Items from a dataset
■ ■ ■

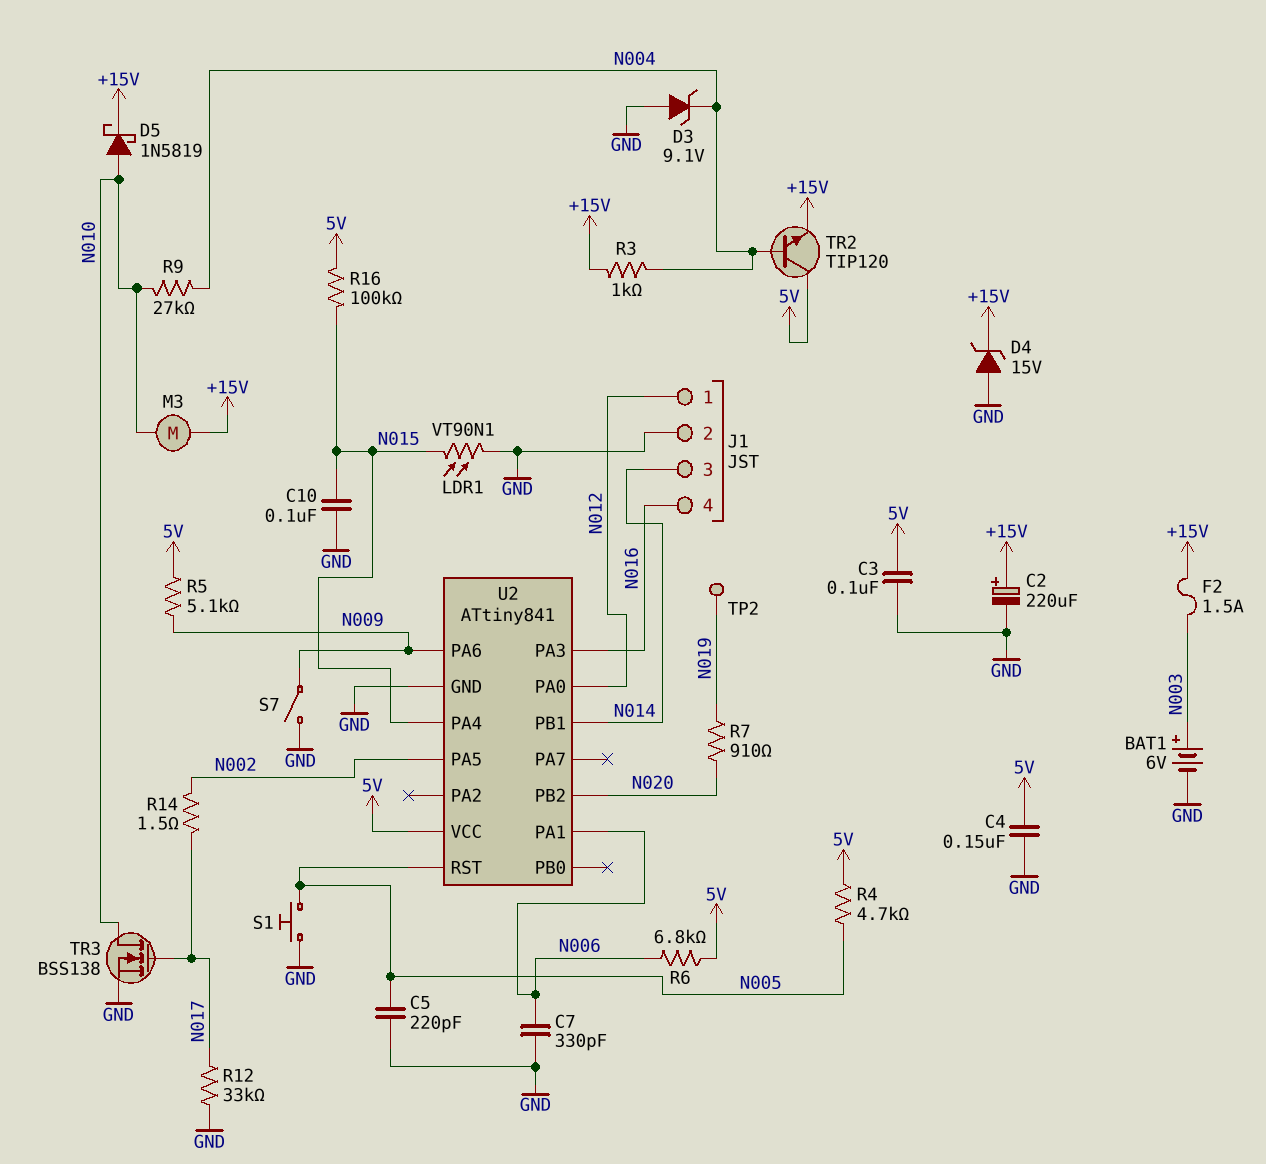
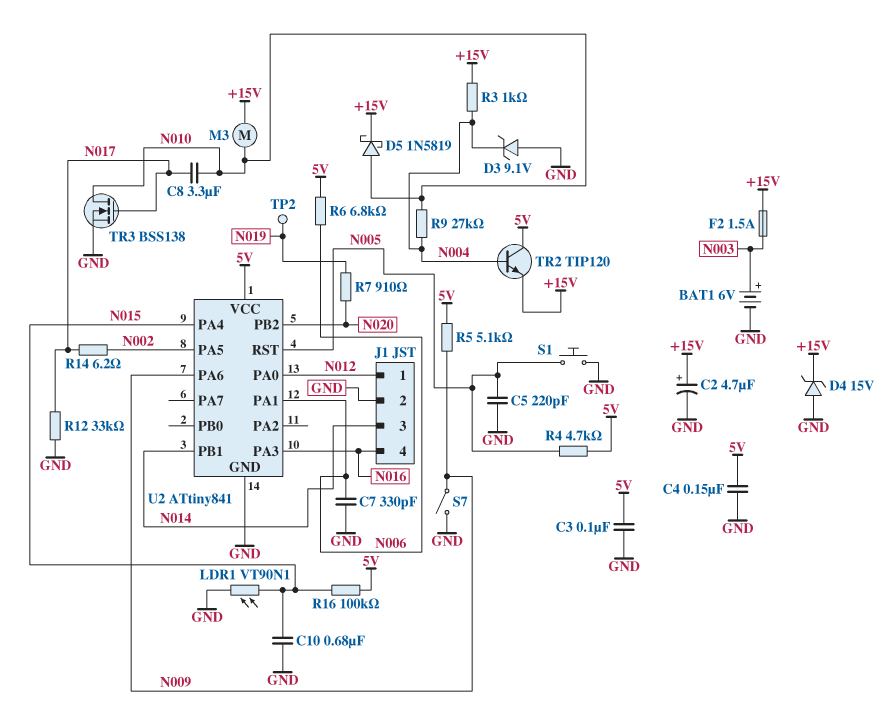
C2: 220uF (plus +15V, minus GND) -> 4.7uF (plus +15V, minus GND)
C8: none -> 3.3uF (N010, N017)
C10: 100nF (GND, N015) -> 680nF (GND, N015)
R14: 1.5 (N002, N017) -> 6.2 (N002, N017)

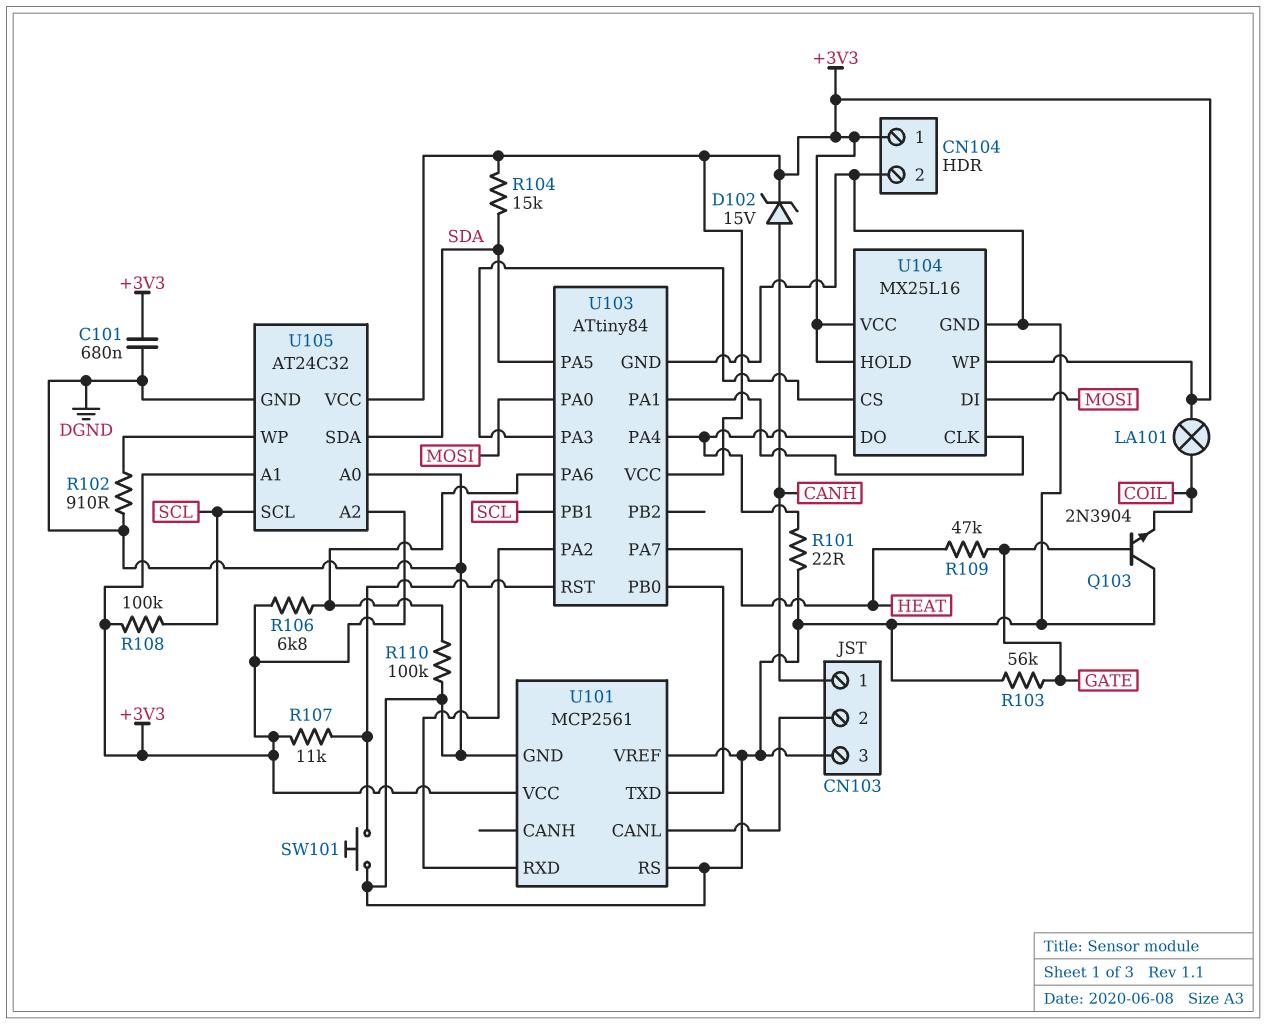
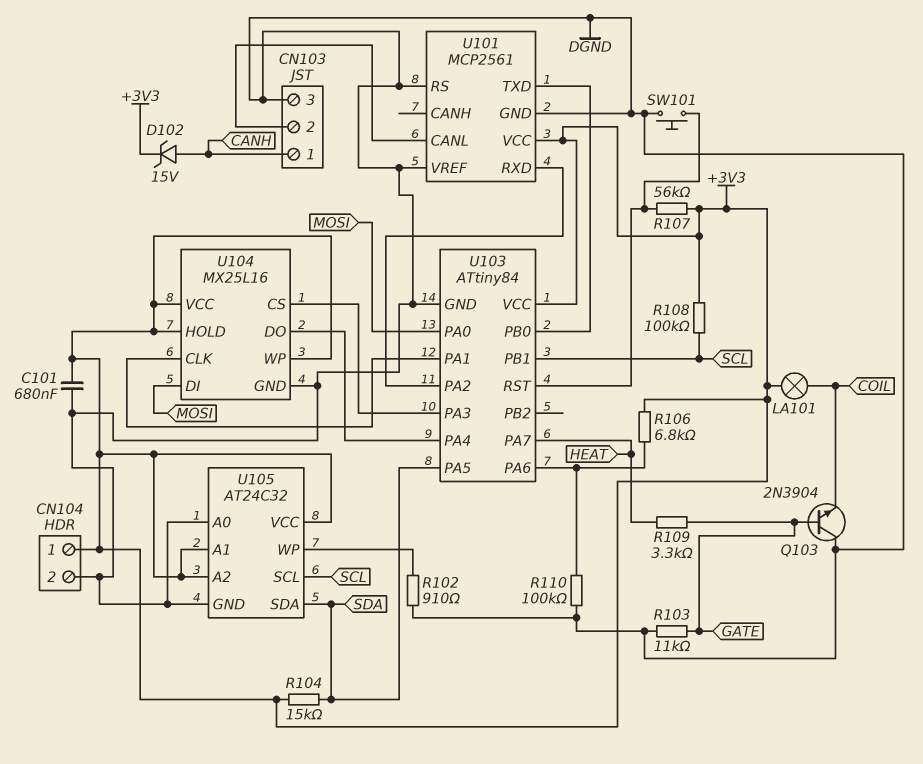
R101: 22 (DGND, U103/PA4) -> none
R103: 56k (DGND, GATE) -> 11k (DGND, GATE)
R107: 11k (+3V3, U103/RST) -> 56k (+3V3, U103/RST)
R109: 47k (GATE, HEAT) -> 3.3k (GATE, HEAT)

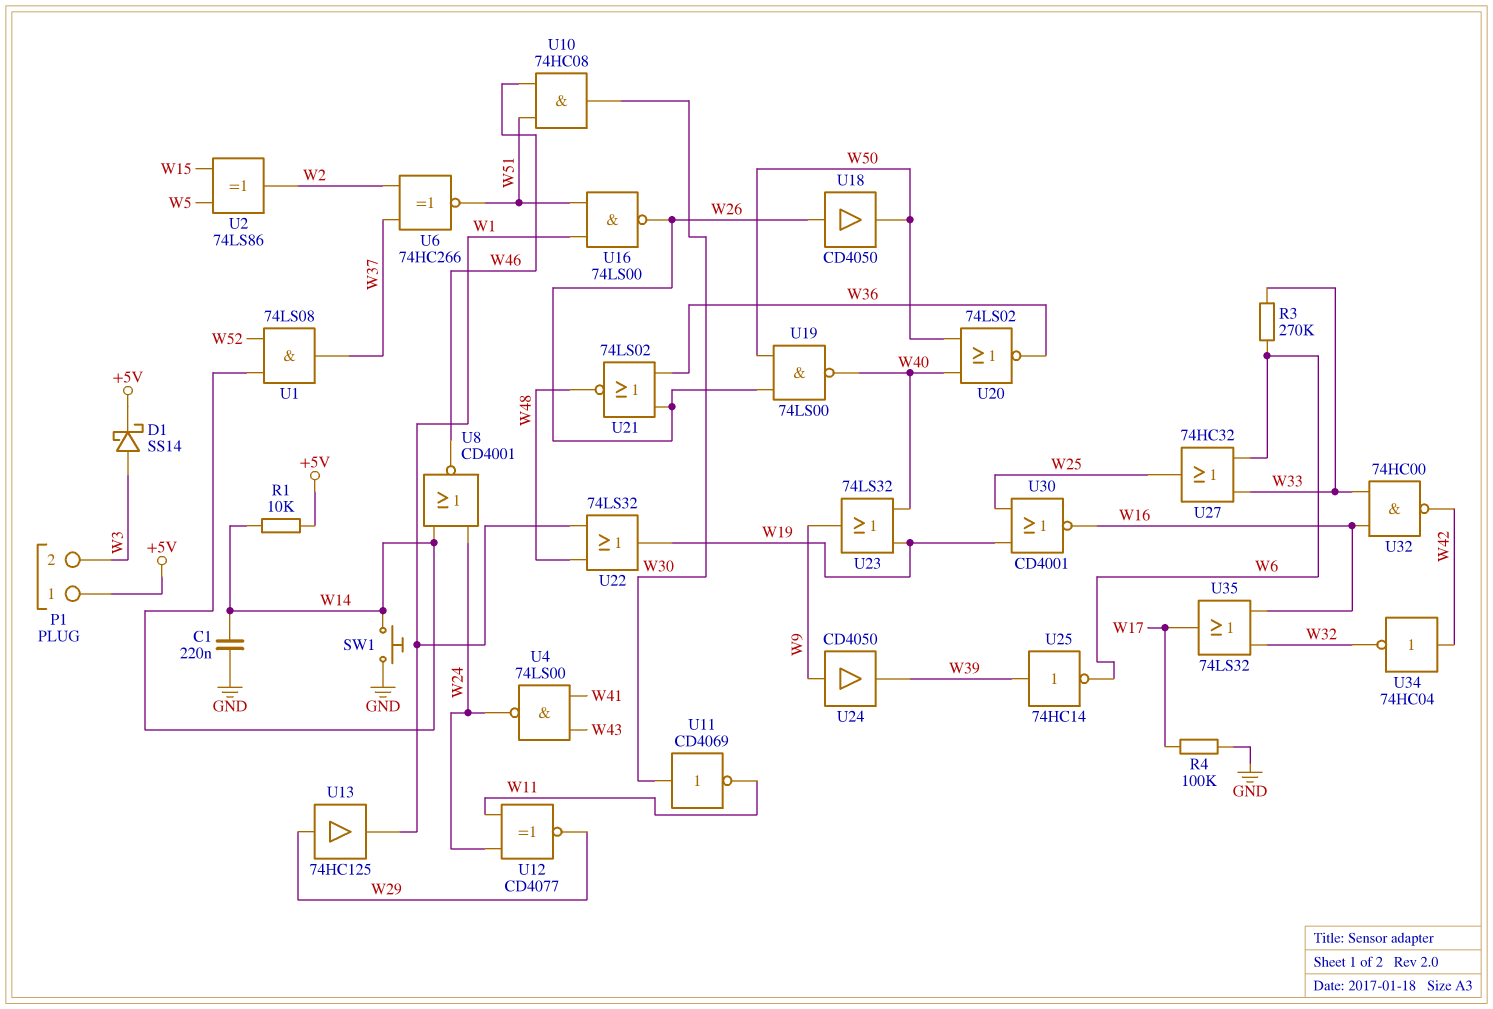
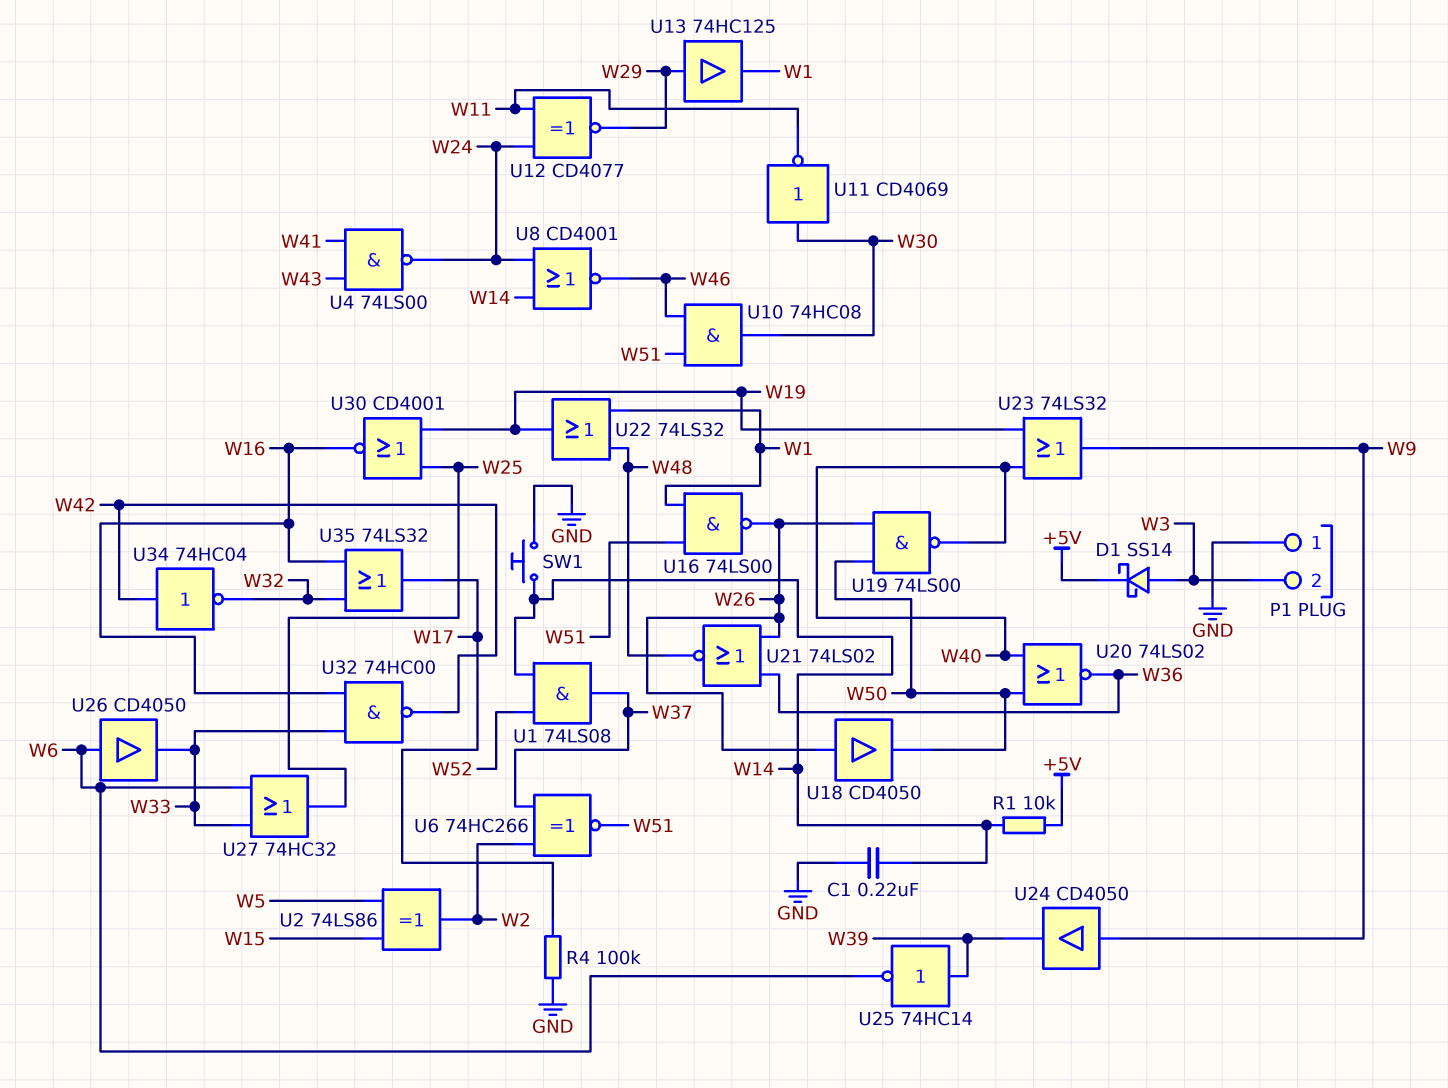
P1 pin 1: +5V -> GND
R3: 270k (W6, W33) -> none
U26: none -> buffer CD4050 (in W6, out W33)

■ ■ ■

Work task:
Reproduce all the entries that precede this task, word for word, minus any pictures.

Exercise solution:
C2: 220uF (plus +15V, minus GND) -> 4.7uF (plus +15V, minus GND)
C8: none -> 3.3uF (N010, N017)
C10: 100nF (GND, N015) -> 680nF (GND, N015)
R14: 1.5 (N002, N017) -> 6.2 (N002, N017)

R101: 22 (DGND, U103/PA4) -> none
R103: 56k (DGND, GATE) -> 11k (DGND, GATE)
R107: 11k (+3V3, U103/RST) -> 56k (+3V3, U103/RST)
R109: 47k (GATE, HEAT) -> 3.3k (GATE, HEAT)

P1 pin 1: +5V -> GND
R3: 270k (W6, W33) -> none
U26: none -> buffer CD4050 (in W6, out W33)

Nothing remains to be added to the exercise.